Task statement - Copy out, unchanged, every line from the start of the records to the line that contains "none -> purple brick D6 level 1", and stop there.

Supplied material -
=== Begin Enclosure ===
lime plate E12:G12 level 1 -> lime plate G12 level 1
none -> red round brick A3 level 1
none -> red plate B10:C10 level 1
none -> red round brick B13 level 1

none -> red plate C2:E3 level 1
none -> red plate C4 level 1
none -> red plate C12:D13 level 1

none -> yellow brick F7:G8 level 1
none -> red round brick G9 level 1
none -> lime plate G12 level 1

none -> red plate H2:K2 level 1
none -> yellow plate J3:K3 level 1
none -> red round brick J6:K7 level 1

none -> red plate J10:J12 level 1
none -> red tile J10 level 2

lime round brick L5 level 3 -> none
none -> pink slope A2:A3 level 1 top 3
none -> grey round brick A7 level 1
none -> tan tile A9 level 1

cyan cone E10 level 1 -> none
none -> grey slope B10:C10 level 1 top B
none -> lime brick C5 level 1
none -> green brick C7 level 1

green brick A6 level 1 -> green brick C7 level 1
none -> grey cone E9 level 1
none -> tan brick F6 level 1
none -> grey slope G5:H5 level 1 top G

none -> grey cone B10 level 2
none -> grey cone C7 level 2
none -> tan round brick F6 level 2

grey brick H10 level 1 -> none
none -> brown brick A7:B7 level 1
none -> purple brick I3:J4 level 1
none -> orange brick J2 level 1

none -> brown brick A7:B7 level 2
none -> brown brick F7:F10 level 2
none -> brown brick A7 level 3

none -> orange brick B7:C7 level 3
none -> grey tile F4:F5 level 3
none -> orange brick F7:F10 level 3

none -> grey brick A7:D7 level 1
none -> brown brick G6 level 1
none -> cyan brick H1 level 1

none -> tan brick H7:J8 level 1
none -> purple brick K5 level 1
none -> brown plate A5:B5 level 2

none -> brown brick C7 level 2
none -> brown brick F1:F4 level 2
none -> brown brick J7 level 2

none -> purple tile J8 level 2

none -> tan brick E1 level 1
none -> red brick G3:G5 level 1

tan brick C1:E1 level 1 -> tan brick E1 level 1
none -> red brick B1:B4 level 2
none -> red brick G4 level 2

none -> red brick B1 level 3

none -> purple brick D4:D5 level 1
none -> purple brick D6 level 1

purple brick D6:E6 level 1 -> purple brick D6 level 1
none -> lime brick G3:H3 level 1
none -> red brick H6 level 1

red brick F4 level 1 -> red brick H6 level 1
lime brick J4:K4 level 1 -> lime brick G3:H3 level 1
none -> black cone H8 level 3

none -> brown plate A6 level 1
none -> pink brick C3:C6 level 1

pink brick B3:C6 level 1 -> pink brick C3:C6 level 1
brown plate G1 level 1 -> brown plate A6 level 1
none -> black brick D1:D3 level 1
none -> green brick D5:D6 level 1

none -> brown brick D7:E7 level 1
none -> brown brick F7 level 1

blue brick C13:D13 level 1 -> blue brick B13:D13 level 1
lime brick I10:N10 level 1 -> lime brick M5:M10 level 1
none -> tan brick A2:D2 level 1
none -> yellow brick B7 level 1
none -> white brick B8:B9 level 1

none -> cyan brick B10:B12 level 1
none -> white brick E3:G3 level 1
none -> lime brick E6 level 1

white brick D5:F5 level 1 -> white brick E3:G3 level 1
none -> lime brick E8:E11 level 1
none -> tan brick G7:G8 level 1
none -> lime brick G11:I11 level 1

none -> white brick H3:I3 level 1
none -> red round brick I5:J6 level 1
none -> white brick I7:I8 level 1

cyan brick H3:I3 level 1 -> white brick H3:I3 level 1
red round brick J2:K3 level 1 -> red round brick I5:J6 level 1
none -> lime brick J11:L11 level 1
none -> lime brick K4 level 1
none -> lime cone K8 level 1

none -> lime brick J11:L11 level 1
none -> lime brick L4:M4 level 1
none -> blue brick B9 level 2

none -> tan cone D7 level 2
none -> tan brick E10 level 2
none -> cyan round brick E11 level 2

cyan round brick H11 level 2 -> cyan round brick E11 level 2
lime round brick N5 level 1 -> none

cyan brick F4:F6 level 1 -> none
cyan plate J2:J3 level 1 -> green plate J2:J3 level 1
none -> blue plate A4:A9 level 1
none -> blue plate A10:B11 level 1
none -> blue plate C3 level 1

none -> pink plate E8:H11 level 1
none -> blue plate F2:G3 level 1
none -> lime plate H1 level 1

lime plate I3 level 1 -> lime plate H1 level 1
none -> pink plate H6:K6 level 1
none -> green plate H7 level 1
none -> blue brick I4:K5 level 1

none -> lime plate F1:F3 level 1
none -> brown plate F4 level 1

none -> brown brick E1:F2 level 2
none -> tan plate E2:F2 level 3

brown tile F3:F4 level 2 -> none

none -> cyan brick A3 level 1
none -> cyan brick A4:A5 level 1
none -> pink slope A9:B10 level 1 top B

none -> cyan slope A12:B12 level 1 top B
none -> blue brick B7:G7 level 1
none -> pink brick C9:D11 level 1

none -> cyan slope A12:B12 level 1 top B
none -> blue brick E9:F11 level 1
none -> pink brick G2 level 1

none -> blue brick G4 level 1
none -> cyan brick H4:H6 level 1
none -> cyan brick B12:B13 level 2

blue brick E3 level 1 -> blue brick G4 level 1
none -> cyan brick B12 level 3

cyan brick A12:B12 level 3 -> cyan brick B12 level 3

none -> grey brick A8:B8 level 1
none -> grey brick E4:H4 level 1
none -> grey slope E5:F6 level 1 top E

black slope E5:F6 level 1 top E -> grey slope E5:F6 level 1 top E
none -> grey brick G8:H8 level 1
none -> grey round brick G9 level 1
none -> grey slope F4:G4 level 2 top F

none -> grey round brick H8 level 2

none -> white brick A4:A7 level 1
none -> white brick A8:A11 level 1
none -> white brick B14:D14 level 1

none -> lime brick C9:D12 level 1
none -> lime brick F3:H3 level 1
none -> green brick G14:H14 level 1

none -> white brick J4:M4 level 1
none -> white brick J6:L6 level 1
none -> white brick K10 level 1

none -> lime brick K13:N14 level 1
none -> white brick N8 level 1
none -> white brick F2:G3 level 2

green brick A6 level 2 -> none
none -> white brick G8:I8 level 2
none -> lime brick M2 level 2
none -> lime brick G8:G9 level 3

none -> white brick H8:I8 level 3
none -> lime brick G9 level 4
=== End Enclosure ===
Final answer -
lime plate E12:G12 level 1 -> lime plate G12 level 1
none -> red round brick A3 level 1
none -> red plate B10:C10 level 1
none -> red round brick B13 level 1

none -> red plate C2:E3 level 1
none -> red plate C4 level 1
none -> red plate C12:D13 level 1

none -> yellow brick F7:G8 level 1
none -> red round brick G9 level 1
none -> lime plate G12 level 1

none -> red plate H2:K2 level 1
none -> yellow plate J3:K3 level 1
none -> red round brick J6:K7 level 1

none -> red plate J10:J12 level 1
none -> red tile J10 level 2

lime round brick L5 level 3 -> none
none -> pink slope A2:A3 level 1 top 3
none -> grey round brick A7 level 1
none -> tan tile A9 level 1

cyan cone E10 level 1 -> none
none -> grey slope B10:C10 level 1 top B
none -> lime brick C5 level 1
none -> green brick C7 level 1

green brick A6 level 1 -> green brick C7 level 1
none -> grey cone E9 level 1
none -> tan brick F6 level 1
none -> grey slope G5:H5 level 1 top G

none -> grey cone B10 level 2
none -> grey cone C7 level 2
none -> tan round brick F6 level 2

grey brick H10 level 1 -> none
none -> brown brick A7:B7 level 1
none -> purple brick I3:J4 level 1
none -> orange brick J2 level 1

none -> brown brick A7:B7 level 2
none -> brown brick F7:F10 level 2
none -> brown brick A7 level 3

none -> orange brick B7:C7 level 3
none -> grey tile F4:F5 level 3
none -> orange brick F7:F10 level 3

none -> grey brick A7:D7 level 1
none -> brown brick G6 level 1
none -> cyan brick H1 level 1

none -> tan brick H7:J8 level 1
none -> purple brick K5 level 1
none -> brown plate A5:B5 level 2

none -> brown brick C7 level 2
none -> brown brick F1:F4 level 2
none -> brown brick J7 level 2

none -> purple tile J8 level 2

none -> tan brick E1 level 1
none -> red brick G3:G5 level 1

tan brick C1:E1 level 1 -> tan brick E1 level 1
none -> red brick B1:B4 level 2
none -> red brick G4 level 2

none -> red brick B1 level 3

none -> purple brick D4:D5 level 1
none -> purple brick D6 level 1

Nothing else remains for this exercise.